> [YOUR TASK]: When the line with "(496, 254) = (330, 425): blue" appears below, start repeating lines exactly, and keep going through the line with "(1005, 339) = (337, 47): none -> grey dice"; add nothing outside that span.

___ LISTED ENTRIES ___

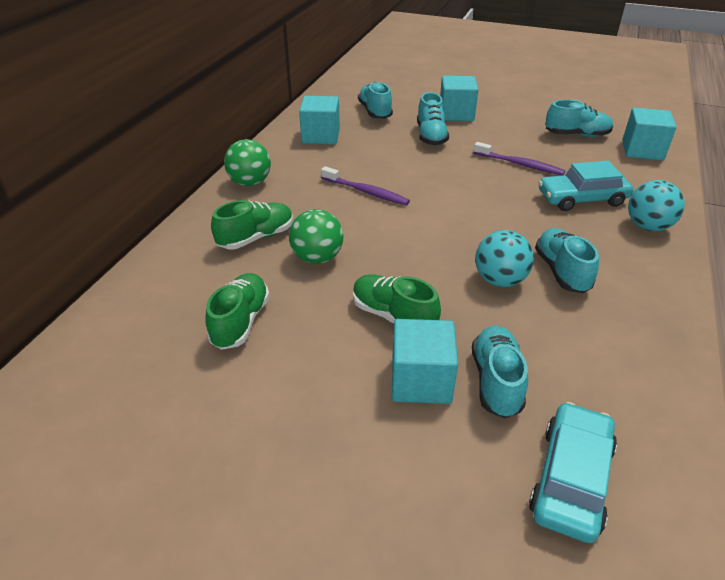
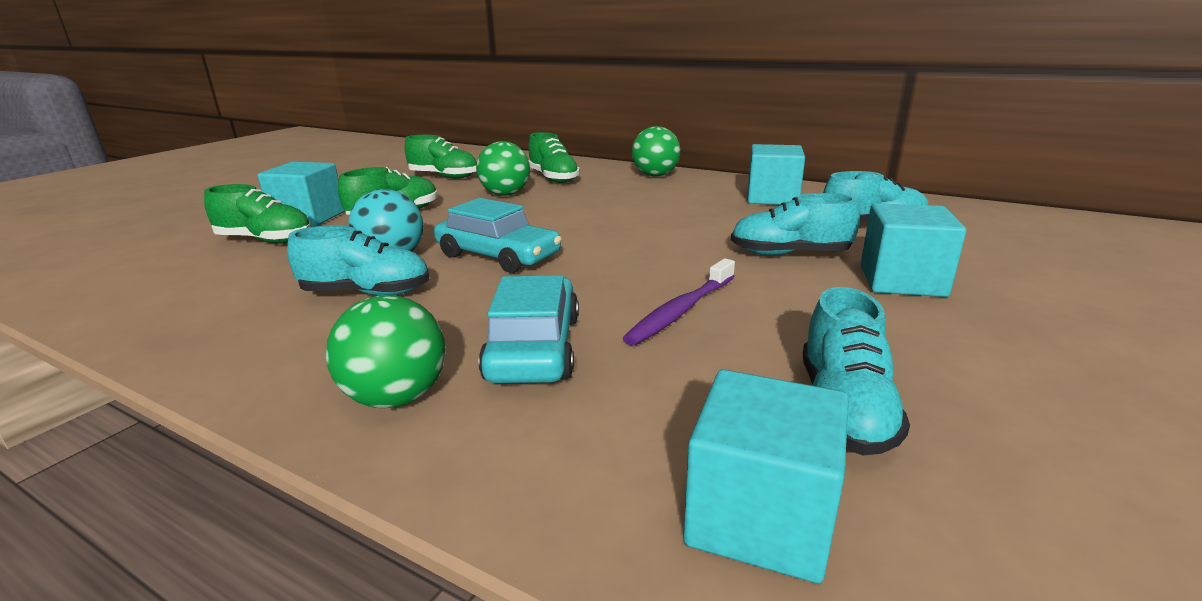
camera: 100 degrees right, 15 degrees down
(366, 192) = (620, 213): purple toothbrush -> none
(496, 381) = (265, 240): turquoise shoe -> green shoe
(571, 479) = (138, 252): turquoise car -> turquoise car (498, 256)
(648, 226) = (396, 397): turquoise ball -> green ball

___
___ LISTED ENTRIES ___

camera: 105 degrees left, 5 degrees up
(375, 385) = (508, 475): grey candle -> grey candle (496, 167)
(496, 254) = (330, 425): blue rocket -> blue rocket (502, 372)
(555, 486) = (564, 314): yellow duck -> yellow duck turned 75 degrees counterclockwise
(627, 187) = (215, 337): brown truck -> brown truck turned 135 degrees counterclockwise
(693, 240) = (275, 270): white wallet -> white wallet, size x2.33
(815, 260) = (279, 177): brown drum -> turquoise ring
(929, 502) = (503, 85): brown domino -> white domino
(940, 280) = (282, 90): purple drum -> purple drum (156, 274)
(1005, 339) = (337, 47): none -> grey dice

___
___ LISTED ENTRIES ___

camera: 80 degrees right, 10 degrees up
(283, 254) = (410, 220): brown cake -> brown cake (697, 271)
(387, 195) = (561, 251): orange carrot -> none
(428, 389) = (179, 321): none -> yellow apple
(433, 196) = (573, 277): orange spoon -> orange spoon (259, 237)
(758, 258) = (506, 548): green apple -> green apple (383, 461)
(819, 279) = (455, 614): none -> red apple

___

> [OUTPUT FOR THIS TASK]:
(496, 254) = (330, 425): blue rocket -> blue rocket (502, 372)
(555, 486) = (564, 314): yellow duck -> yellow duck turned 75 degrees counterclockwise
(627, 187) = (215, 337): brown truck -> brown truck turned 135 degrees counterclockwise
(693, 240) = (275, 270): white wallet -> white wallet, size x2.33
(815, 260) = (279, 177): brown drum -> turquoise ring
(929, 502) = (503, 85): brown domino -> white domino
(940, 280) = (282, 90): purple drum -> purple drum (156, 274)
(1005, 339) = (337, 47): none -> grey dice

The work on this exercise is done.